#### WHAT IS REQUIRED
Show each line from the listing that includes the word "cube".

#### SOURCE MATERIAL
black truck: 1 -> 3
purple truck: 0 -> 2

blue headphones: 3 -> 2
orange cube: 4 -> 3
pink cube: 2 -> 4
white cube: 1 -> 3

#### RESPONSE TO THIS TASK
orange cube: 4 -> 3
pink cube: 2 -> 4
white cube: 1 -> 3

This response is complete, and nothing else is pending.